▶ What to produce
Which lines of the listing hold the string "blue"? Copy those lines.

Segment Open

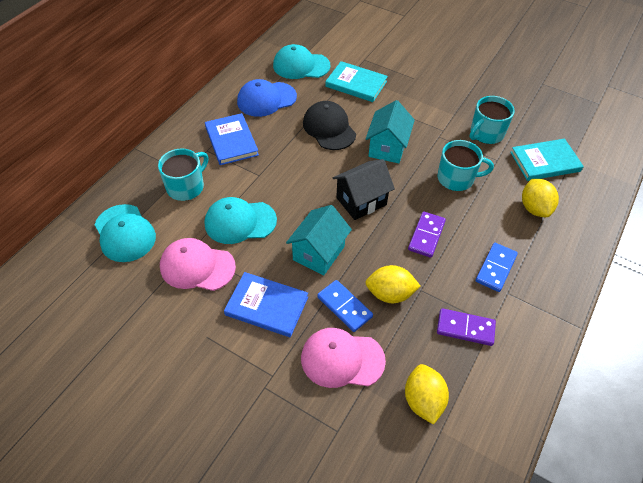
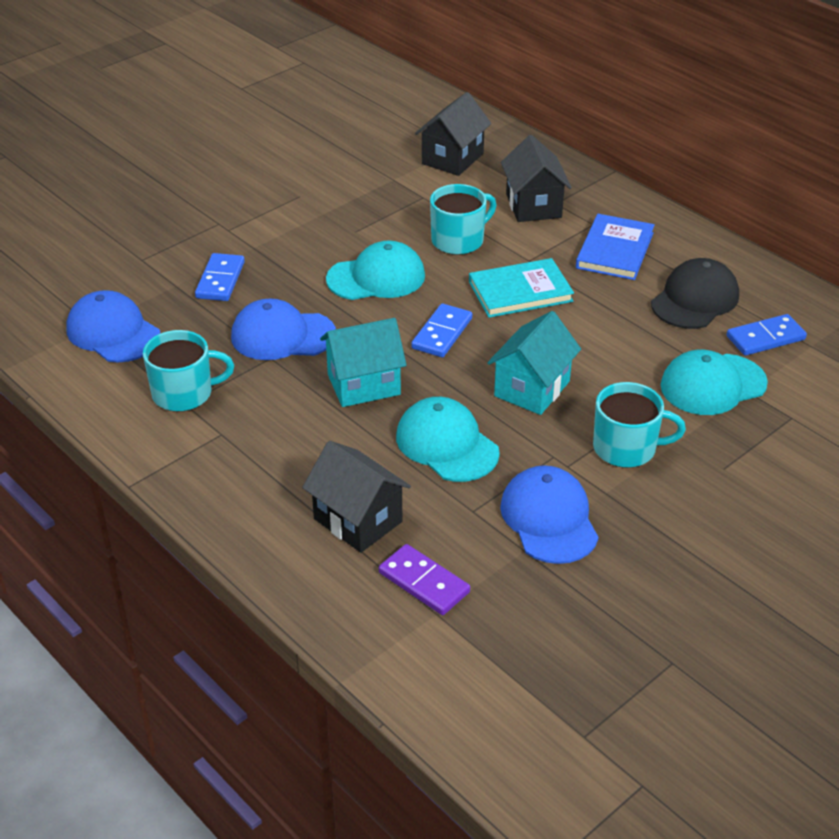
black house: 1 -> 3
blue book: 2 -> 1
blue cap: 1 -> 3
blue domino: 2 -> 3
pink cap: 2 -> 0
purple domino: 2 -> 1
turquoise book: 2 -> 1
yellow lemon: 3 -> 0

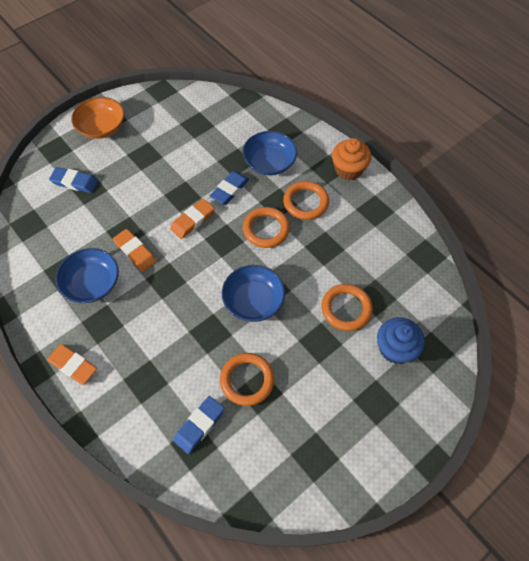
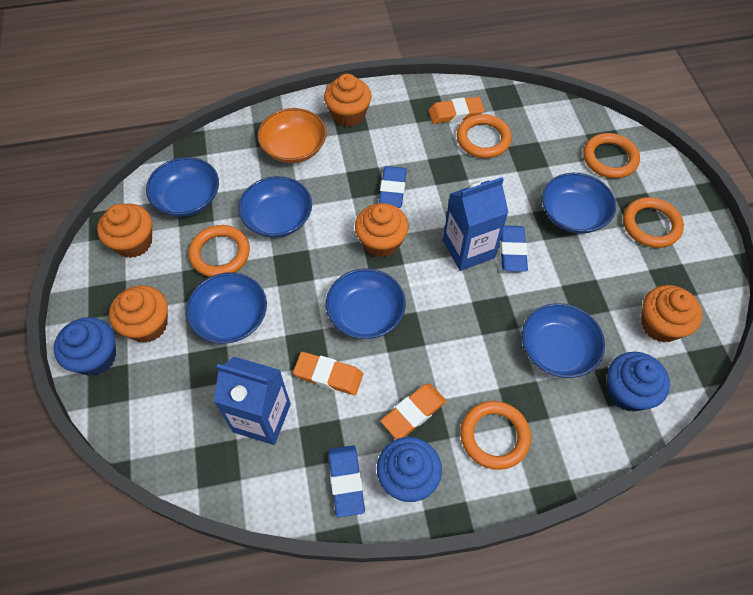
blue bowl: 3 -> 6
blue carton: 0 -> 2
blue cupcake: 1 -> 3
orange cupcake: 1 -> 5
orange ring: 4 -> 5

Segment Closed

▶ Task result
blue book: 2 -> 1
blue cap: 1 -> 3
blue domino: 2 -> 3
blue bowl: 3 -> 6
blue carton: 0 -> 2
blue cupcake: 1 -> 3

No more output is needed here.